Task goal ::
Your reply should be a single number, the count of lines in the records that contain "grey".

-- -- --

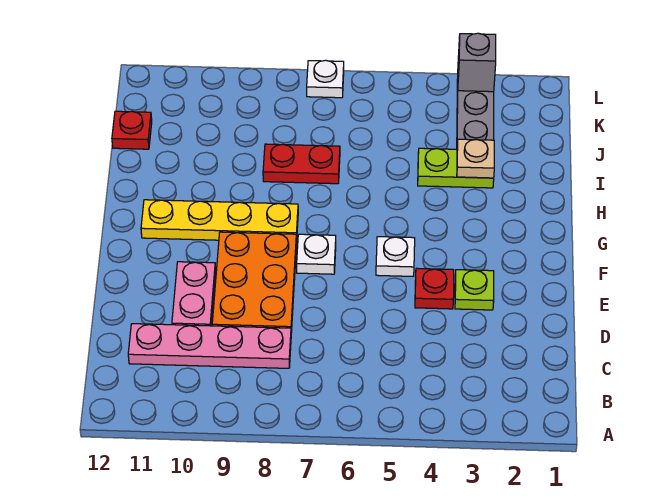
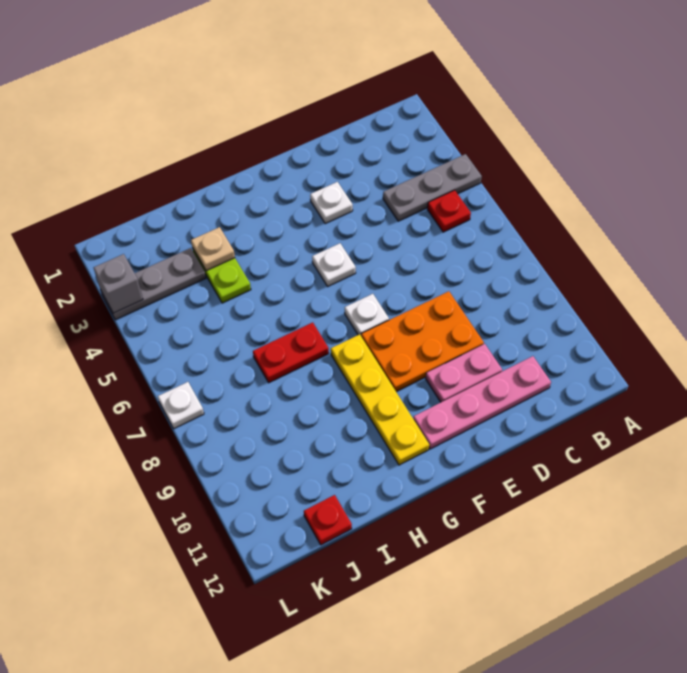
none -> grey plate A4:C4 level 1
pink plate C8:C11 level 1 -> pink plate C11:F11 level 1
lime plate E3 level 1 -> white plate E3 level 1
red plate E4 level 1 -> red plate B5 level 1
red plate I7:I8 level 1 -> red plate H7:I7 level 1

-- -- --

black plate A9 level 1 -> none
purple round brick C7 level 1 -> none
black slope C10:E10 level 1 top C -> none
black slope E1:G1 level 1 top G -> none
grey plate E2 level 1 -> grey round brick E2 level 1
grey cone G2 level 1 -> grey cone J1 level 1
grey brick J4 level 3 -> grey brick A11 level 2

-- -- --

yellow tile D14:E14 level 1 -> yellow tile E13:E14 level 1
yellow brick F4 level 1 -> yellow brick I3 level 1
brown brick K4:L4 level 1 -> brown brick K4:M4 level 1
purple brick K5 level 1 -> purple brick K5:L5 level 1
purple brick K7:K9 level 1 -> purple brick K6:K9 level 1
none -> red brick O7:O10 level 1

-- -- --

Solution for this exercise ::
4